> **The task**: Please pick out and copy every line in the entries below that contains the string "appoggiatura".
# # # # # # #
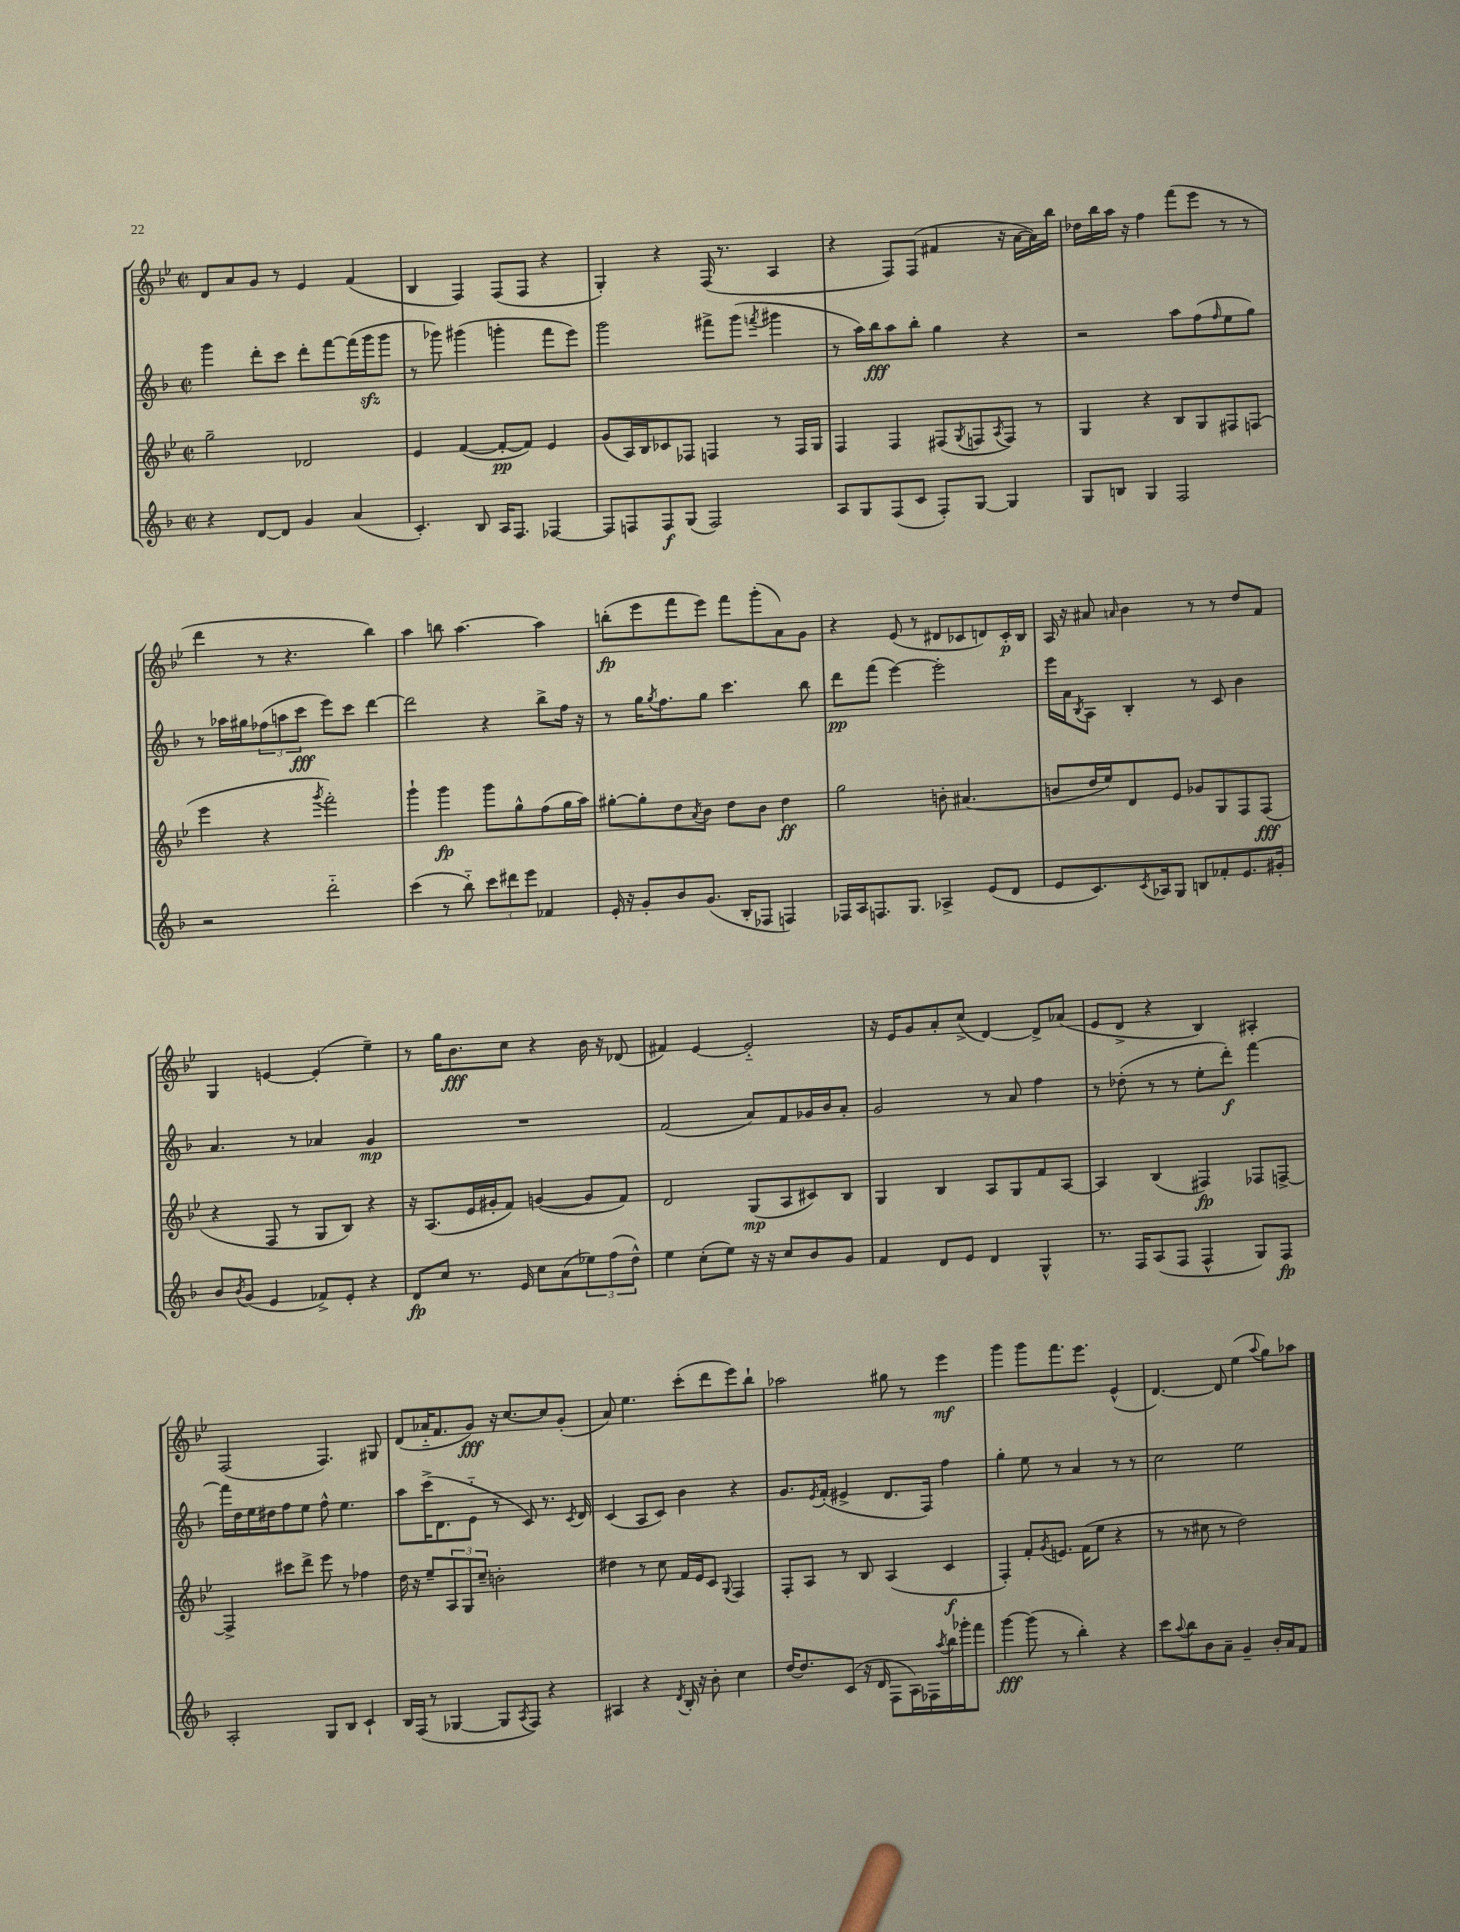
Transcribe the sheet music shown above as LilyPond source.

<<
\new StaffGroup <<
\new Staff = "s0" {
    \clef treble \key bes \major \defaultTimeSignature \time 2/2
    d'8 a'8 g'8 r8 ees'4 f'4( |
    bes4 f4) f8( f8 r4 |
    g4-.) r4 f16( r8. a4 |
    r4 f8) f8( fis'4 r16 a'16~ a'16) bes''16 |
    des''16 bes''16 a''16 r16 f''4 f'''8( ees'''8 r8 r8 |
    d'''4 r8 r4. bes''4) |
    a''4 b''8 a''4.~ a''4 |
    b''8-.\fp( ees'''8 f'''8 ees'''8) f'''8 g'''8-.( a'8) g'8 |
    r4 ees'8( r8 dis'8 ces'8 d'8) ces'16-.\p bes16 |
    a16 r16 ais'8 \grace { a'16 } bes'4 r8 r8 d''8 f'8 |
    g4 e'4~ e'4-.( ees''4--) |
    r8 g''16 bes'8.\fff c''8 r4 bes'16 r16 des'8( |
    fis'4) ees'4~ ees'2-_ |
    r16 ees'16 g'8 a'8-. c''8->( d'4~) d'8-> aes'8( |
    ees'8 d'8-> r4 bes4) ais4-. |
    f2( f4.) gis8 |
    d'8( aes'16-_ f'8. g'8\fff) r16 c''8.~ c''8 g'8-.( |
    a'8) ees''4. c'''8-.( d'''8 ees'''8) bes''8-! |
    aes''2 gis''8 r8 ees'''4\mf |
    g'''4 g'''8 f'''8. ees'''8. ees'4-^( |
    d'4.~) d'8 ees''4( \appoggiatura { a''8 } g''8) aes''8 \bar "|." |
}
\new Staff = "s1" {
    \clef treble \key f \major \defaultTimeSignature \time 2/2
    g'''4 d'''8-. c'''8 d'''8-. f'''8~ f'''16( g'''16\sfz g'''8 |
    r8 ges'''8) gis'''4( g'''4-. f'''8 e'''8) |
    g'''2 fis'''8-> g'''8( \acciaccatura { f'''8 } gis'''4 |
    r8 a''16) bes''16\fff a''8 bes''8-. g''4 r4 |
    r2 a''8 f''8( \grace { f''16 } e''8 g''8) |
    r8 aes''16 gis''16 \tuplet 3/2 { fes''8( a''8 c'''8\fff } e'''8) c'''8 d'''4~ |
    d'''2 r4 bes''8-> f''16 r16 |
    r8 g''16 \acciaccatura { g''8 } f''8. g''8 c'''4. bes''8 |
    d'''8\pp f'''8( e'''4~) e'''2-. |
    e'''16 a'16 \acciaccatura { bes8 } a8 bes4-. r8 c'8 bes'4 |
    a'4. r8 aes'4 g'4\mp |
    R1 |
    f'2( a'8) f'8 ges'16 bes'16 a'8-. |
    g'2 r8 a'8 f''4 |
    r8 des''8-.( r8 r8 e''8-. d'''8-.\f) f'''4~ |
    f'''16 d''16 e''16 dis''16 f''8 e''8 f''8-^ e''4. |
    a''8 c'''16->( d'8. e'8-_ r8 c'8) r8. \acciaccatura { c'8 } d'16 |
    c'4( a8 c'8) bes'4 r4 |
    g'8. \acciaccatura { e'8 } f'16-.( eis'4-> d'8. f16) f''4 |
    g''4-. e''8 r8 a'4 r8 r8 |
    c''2 e''2 \bar "|." |
}
\new Staff = "s2" {
    \clef treble \key bes \major \defaultTimeSignature \time 2/2
    g''2-- des'2 |
    ees'4 f'4~( f'8~-.\pp f'8) ees'4 |
    g'8( a16) bes16 ces'8 fes8 f4 r8 f16 g16 |
    f4 f4 fis8( \acciaccatura { g8 } f8 \acciaccatura { a8 } f8) r8 |
    g4 r4 bes8 g8 fis8 f8( |
    ees'''4 r4 \acciaccatura { g'''8 } f'''2-.) |
    g'''4-! g'''4\fp g'''8 g''8-^ f''8( g''16 a''16) |
    gis''8~-. gis''8-. d''8 \acciaccatura { a'8 } bes'8 d''8 bes'8 d''4\ff |
    g''2 b'8-. ais'4.( |
    b'8 d''16 ees''16) d'8 ees'8 ges'8 g8 f8 f8\fff( |
    r4 f8 r8 g8 bes8) r4 |
    r16 a8.( ees'16 gis'16-. f'8) g'4~( g'8 f'8) |
    d'2 g8\mp( a8 cis'8) bes8 |
    g4 bes4 a8 g8 f'8 a8~ |
    a4 bes4( fis4\fp) fes8 f8~-> |
    f4-> cis'''8 d'''8-> ees'''8 r8 fes''4 |
    d''16 r16 ees''8-- \tuplet 3/2 { a8 g8 c''8-- } b'2-. |
    dis''4 r8 c''8 f'16 ees'16 c'8 \appoggiatura { g8 } f4 |
    f8-. a8 r8 bes8 a4( c'4\f |
    f4-.) f'8-. \acciaccatura { g'8 } e'8. f'16( ees''8 r4 |
    r8 r8 cis''8 r8 d''2) \bar "|." |
}
\new Staff = "s3" {
    \clef treble \key f \major \defaultTimeSignature \time 2/2
    r4 d'8~ d'8 g'4 a'4( |
    c'4.-.) bes8 a16 f8. fes4~ |
    fes8 f8 f8\f g8( f2) |
    a8 g8 f8( c'8 f8-.) g8~ g4 |
    g8 b8 g4 f2 |
    r2 d'''2-_ |
    c'''4( r8 bes''8-_) \tuplet 3/2 { c'''8 dis'''8 e'''8 } fes'4 |
    e'16-. r16 g'8-. bes'8 g'8.( bes16-. fes8 f4) |
    fes16 a16 f8. g8. aes4-> e'8( d'8 |
    e'8 c'8.) \acciaccatura { c'8 } aes16 g8 b8 fes'8-. e'8. gis'16-. |
    bes'8 \acciaccatura { bes'8 } g'8( e'4 fes'8->) e'8-. r4 |
    d'8\fp c''8 r8. e'16 c''8 a'8( \tuplet 3/2 { ees''8) f''8( d''8-^) } |
    e''4 c''8-.( e''8) r16 r16 c''8 bes'8 g'8 |
    f'4 d'8 e'8 d'4 g4-^ |
    r8. f16 a8( f8 f4-^ g8) f8\fp |
    a2-. g8 bes8 c'4-! |
    bes16 f16( r8 ges4~ ges8 \acciaccatura { a8 } f8) r4 |
    ais4 r4 \acciaccatura { d'8 } bes16-. r16 bes'8-. c''4 |
    d''16~ d''8. c'8( r16 d'16 f8 a16) fes16 \acciaccatura { a''8 } bes''16 ges'''16-. f'''8 |
    g'''4~\fff g'''8( r8 bes''4-.) r4 |
    c'''8 \appoggiatura { a''8 } bes''8 bes'8 a'8-- g'4-- bes'16-. a'16 f'8 \bar "|." |
}
>>
>>
\layout { \context { \Score \remove "Bar_number_engraver" } }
# # # # # # #
> **Answer to the exercise**:
    d'4.~) d'8 ees''4( \appoggiatura { a''8 } g''8) aes''8 \bar "|." |
    dis''4 r8 c''8 f'16 ees'16 c'8 \appoggiatura { g8 } f4 |
    c'''8 \appoggiatura { a''8 } bes''8 bes'8 a'8-- g'4-- bes'16-. a'16 f'8 \bar "|." |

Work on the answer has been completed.